What you need to do => Below, locate the line that contains "(188, 282) = (171, 357): yellow". Repeat exactly from that line to the line that contains "camera: 20 degrees left, 5 degrees up", inclusive, leaving out the pictures.

Exercise input =>
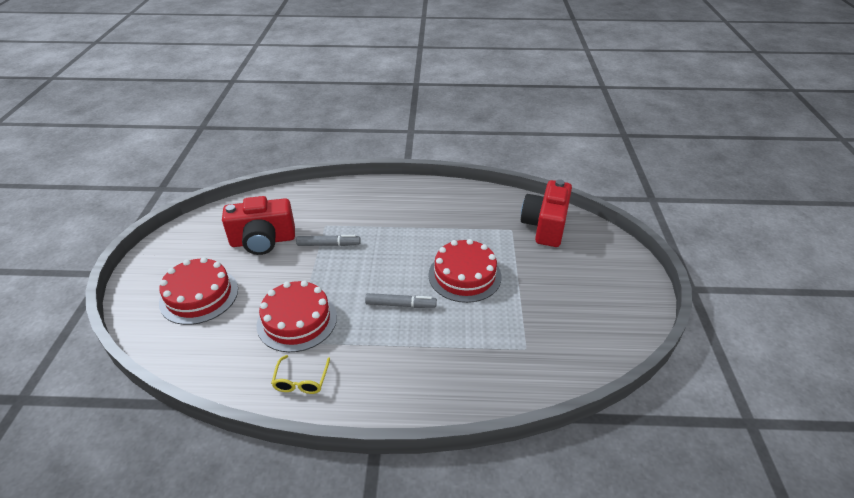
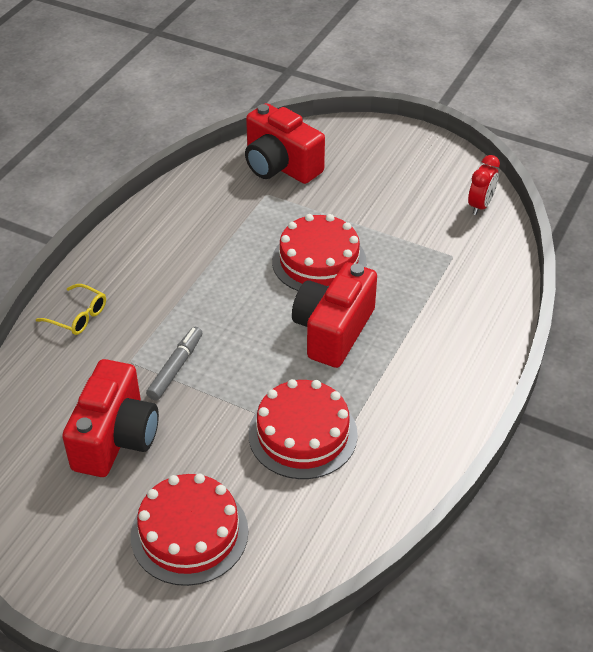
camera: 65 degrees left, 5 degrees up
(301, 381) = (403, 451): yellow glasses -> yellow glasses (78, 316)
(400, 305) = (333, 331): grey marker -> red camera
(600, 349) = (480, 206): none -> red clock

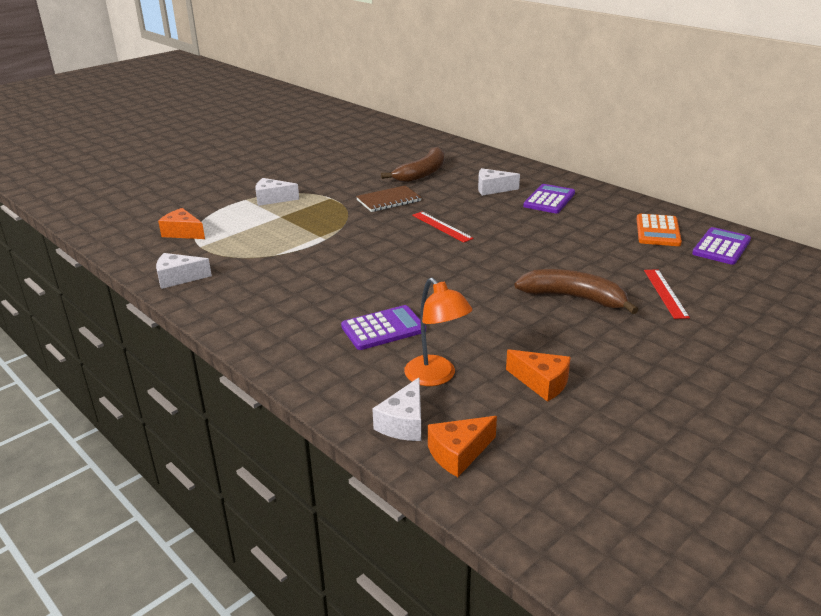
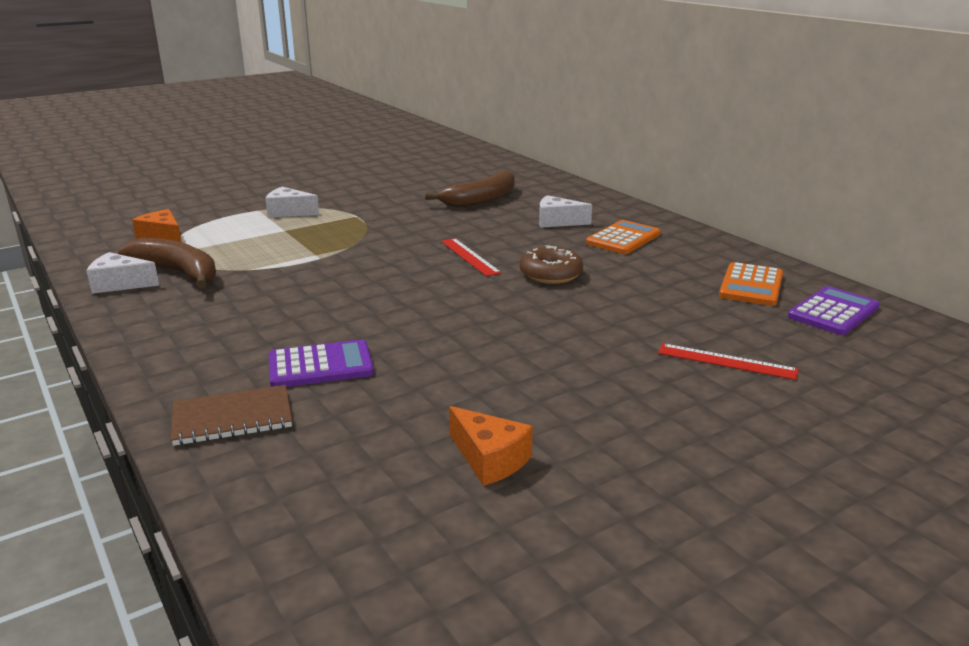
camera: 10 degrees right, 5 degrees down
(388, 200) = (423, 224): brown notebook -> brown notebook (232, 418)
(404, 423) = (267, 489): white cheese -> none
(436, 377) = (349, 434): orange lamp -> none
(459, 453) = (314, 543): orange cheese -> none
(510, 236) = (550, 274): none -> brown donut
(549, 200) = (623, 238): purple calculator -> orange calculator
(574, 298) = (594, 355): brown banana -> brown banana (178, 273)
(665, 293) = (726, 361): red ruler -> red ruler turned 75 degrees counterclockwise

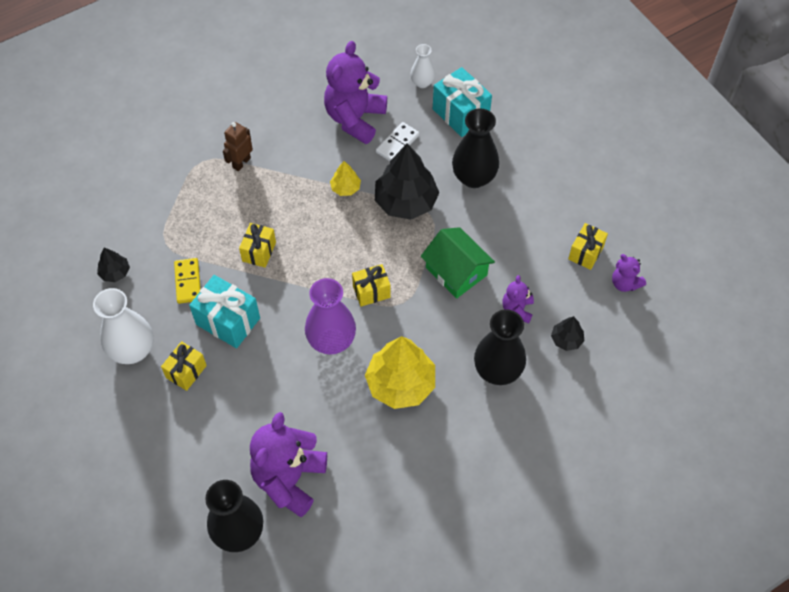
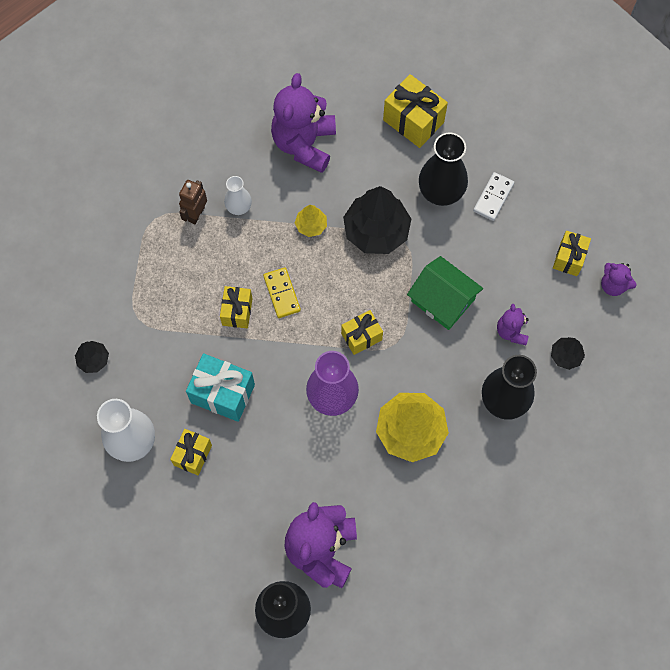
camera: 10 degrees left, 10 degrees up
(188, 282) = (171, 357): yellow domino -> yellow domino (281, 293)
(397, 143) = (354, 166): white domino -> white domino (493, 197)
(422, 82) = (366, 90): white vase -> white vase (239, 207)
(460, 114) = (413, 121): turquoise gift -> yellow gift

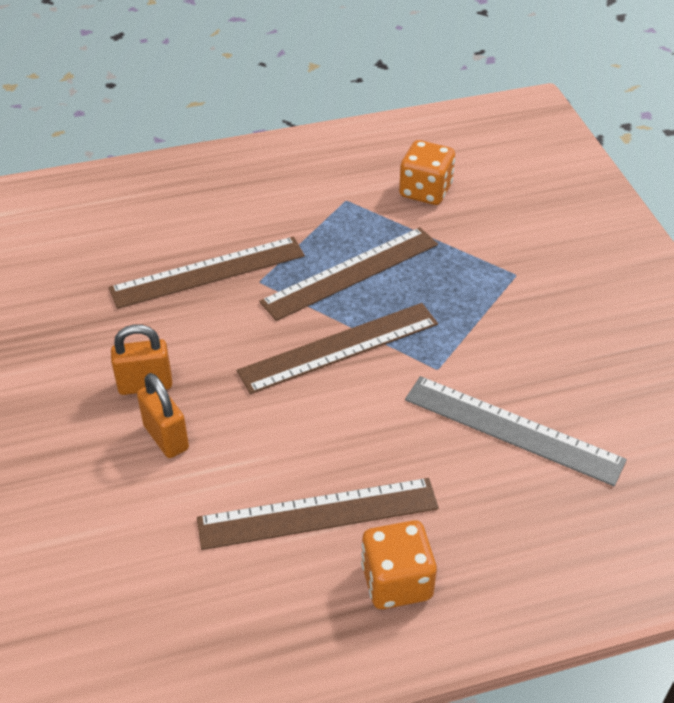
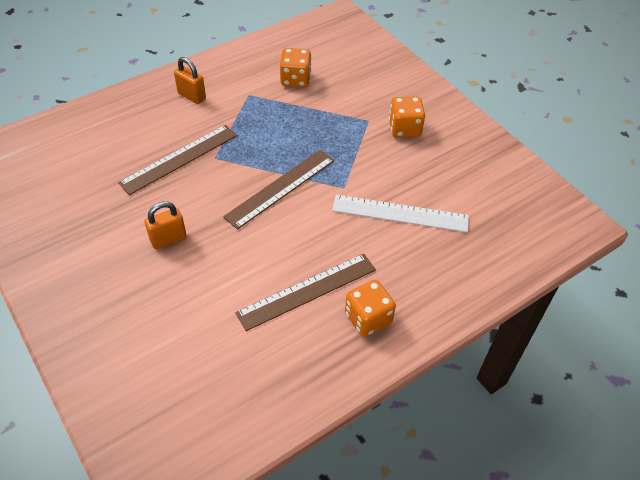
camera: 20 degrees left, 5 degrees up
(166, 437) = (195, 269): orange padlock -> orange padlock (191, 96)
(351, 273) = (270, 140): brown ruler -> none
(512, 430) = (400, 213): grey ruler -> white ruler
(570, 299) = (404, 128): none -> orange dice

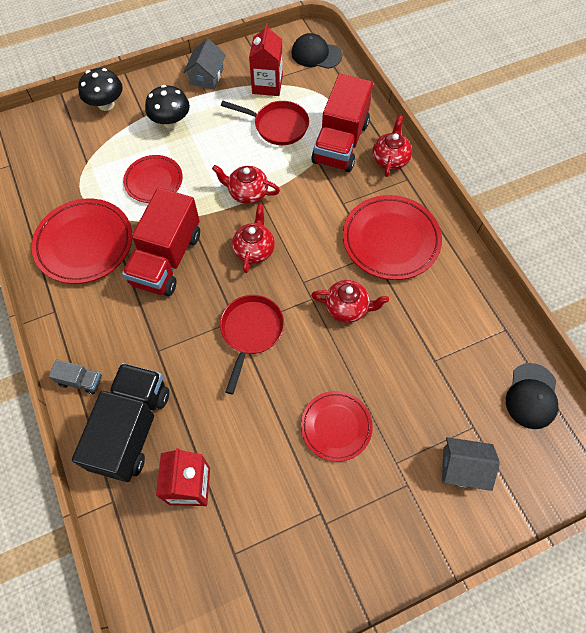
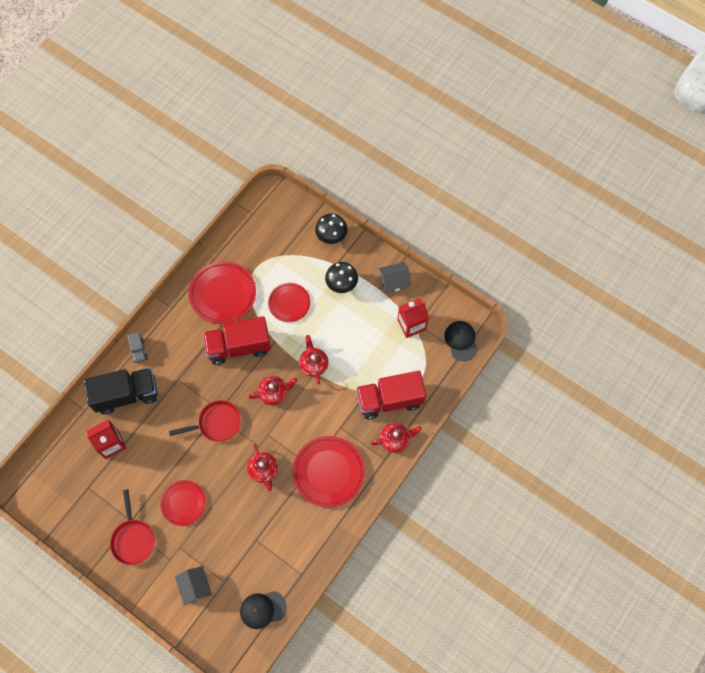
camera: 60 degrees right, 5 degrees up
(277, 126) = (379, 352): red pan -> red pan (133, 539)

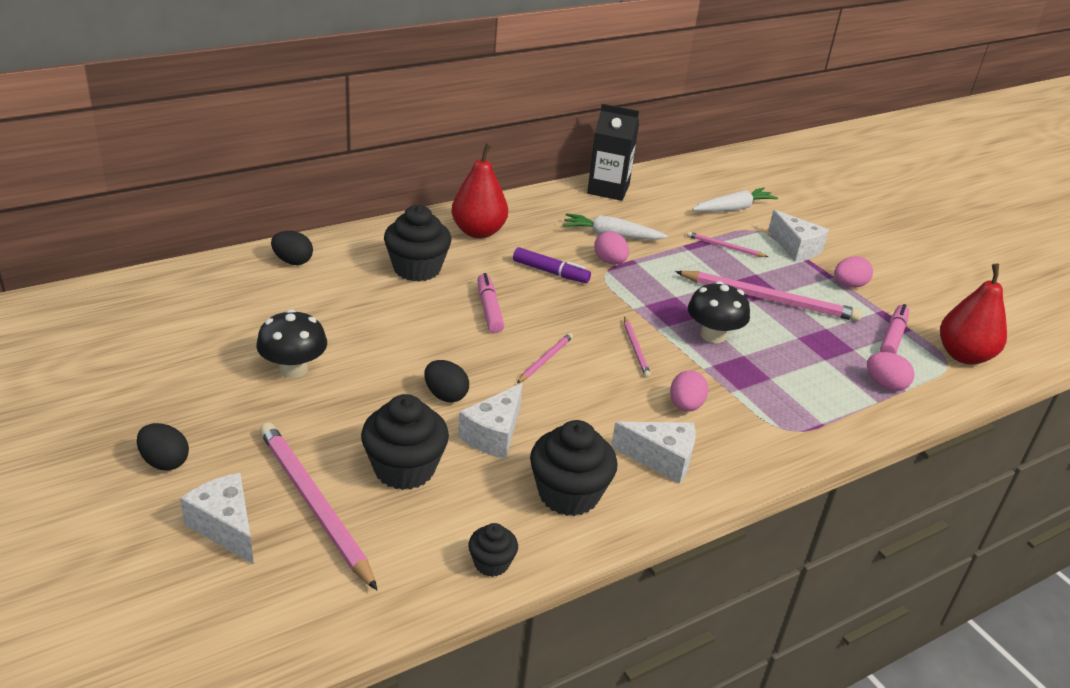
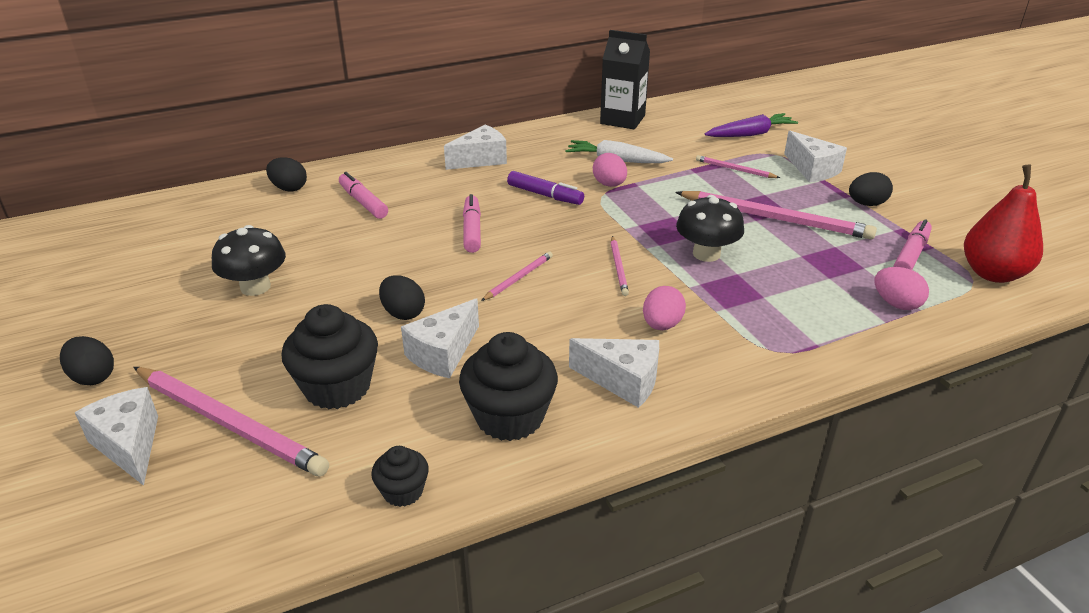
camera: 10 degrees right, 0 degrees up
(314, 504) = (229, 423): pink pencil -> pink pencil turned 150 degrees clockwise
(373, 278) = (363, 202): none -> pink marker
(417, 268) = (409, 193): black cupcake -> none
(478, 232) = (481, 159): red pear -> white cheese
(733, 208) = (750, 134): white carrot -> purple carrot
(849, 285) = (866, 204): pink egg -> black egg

Output below =>
(188, 282) = (171, 357): yellow domino -> yellow domino (281, 293)
(397, 143) = (354, 166): white domino -> white domino (493, 197)
(422, 82) = (366, 90): white vase -> white vase (239, 207)
(460, 114) = (413, 121): turquoise gift -> yellow gift

camera: 20 degrees left, 5 degrees up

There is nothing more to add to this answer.